REQUIRED WORK: For each line of the listing below that contains the string "brown", copy the line.

INFORMATION SHOWN:
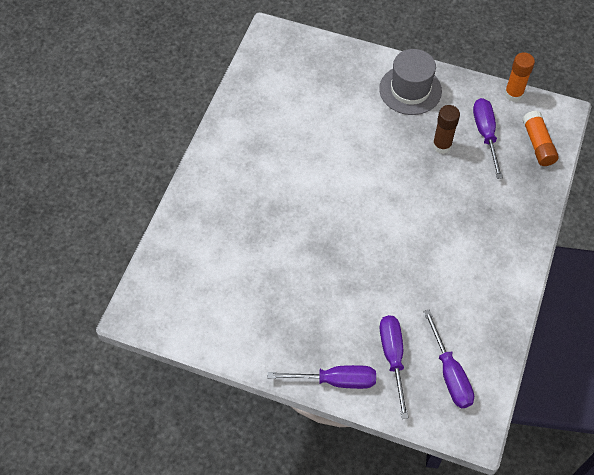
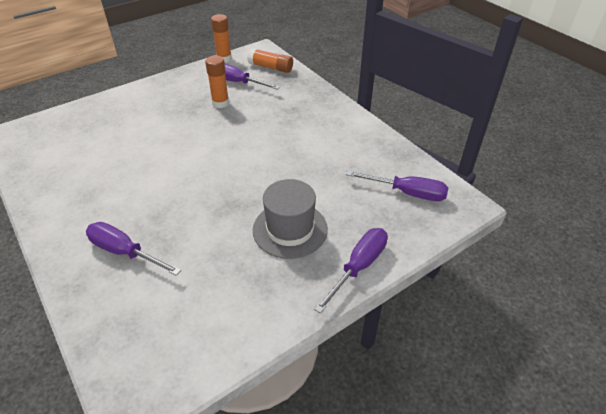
camera: 55 degrees left, 15 degrees down
grey hat [379,49,442,115] -> grey hat moved to [253,179,328,259]
purple screwdriver [380,315,409,419] -> purple screwdriver moved to [86,222,181,276]
brown glue stick [432,105,460,154] -> orange glue stick [205,55,229,108]

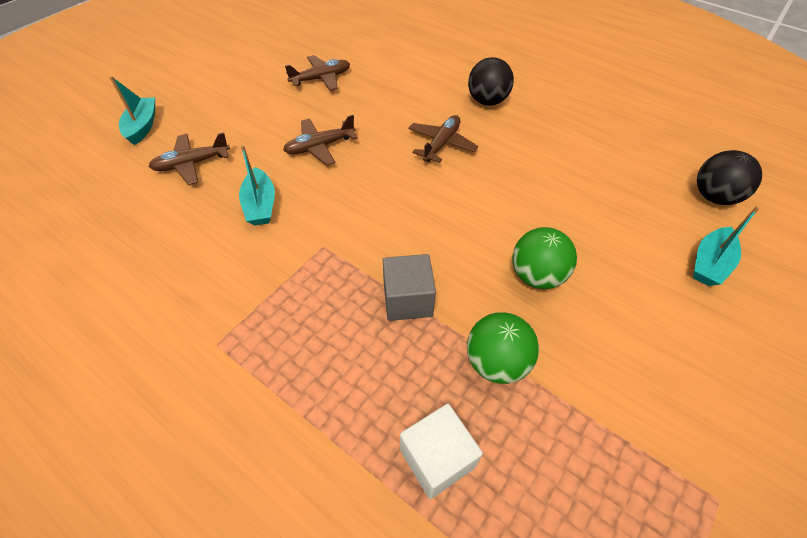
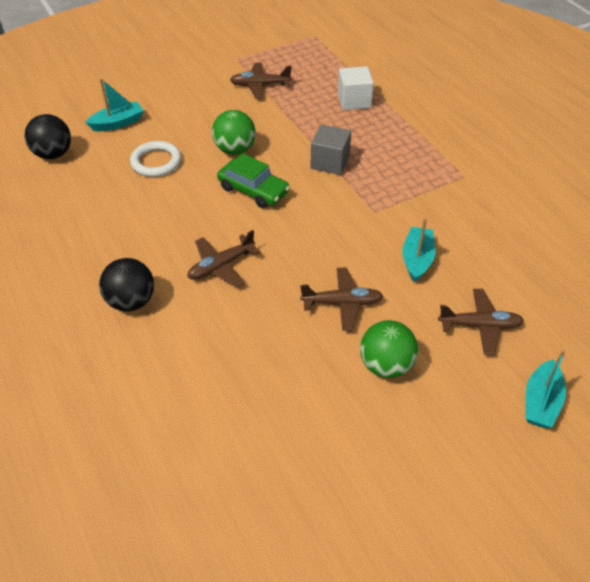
camera: 155 degrees left, 5 degrees down
brown plane [285,55,350,91] -> brown plane moved to [230,63,292,98]
green ball [467,312,539,384] -> green ball moved to [360,320,418,378]
none -> white ring [130,141,181,177]
none -> green car [217,153,290,208]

RESPONSE AREA:
brown glue stick [432,105,460,154] -> orange glue stick [205,55,229,108]
brown plane [285,55,350,91] -> brown plane moved to [230,63,292,98]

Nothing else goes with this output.